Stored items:
________________________

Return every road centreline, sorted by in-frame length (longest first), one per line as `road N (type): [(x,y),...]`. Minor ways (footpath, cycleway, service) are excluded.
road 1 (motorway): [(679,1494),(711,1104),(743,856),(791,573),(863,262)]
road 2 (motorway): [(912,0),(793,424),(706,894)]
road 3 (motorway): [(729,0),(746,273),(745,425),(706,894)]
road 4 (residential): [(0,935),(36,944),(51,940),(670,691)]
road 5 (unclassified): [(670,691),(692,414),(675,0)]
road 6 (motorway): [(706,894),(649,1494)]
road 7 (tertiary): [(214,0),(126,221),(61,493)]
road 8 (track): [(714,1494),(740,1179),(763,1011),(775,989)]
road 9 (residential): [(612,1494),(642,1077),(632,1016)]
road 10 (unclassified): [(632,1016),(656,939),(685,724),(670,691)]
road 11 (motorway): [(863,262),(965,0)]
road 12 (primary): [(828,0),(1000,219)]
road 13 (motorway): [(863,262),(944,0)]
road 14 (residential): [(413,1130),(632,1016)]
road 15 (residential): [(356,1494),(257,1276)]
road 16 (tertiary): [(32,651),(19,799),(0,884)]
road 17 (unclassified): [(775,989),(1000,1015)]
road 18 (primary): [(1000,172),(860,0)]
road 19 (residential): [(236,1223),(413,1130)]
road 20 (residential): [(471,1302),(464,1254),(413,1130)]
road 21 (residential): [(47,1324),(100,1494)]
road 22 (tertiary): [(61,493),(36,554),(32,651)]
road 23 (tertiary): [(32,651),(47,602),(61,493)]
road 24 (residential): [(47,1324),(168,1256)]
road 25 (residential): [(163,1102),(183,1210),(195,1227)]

________________________

*Directions*: Look above for lines with the word "tertiary" and copy them all.

*Solved problem*:
road 7 (tertiary): [(214,0),(126,221),(61,493)]
road 16 (tertiary): [(32,651),(19,799),(0,884)]
road 22 (tertiary): [(61,493),(36,554),(32,651)]
road 23 (tertiary): [(32,651),(47,602),(61,493)]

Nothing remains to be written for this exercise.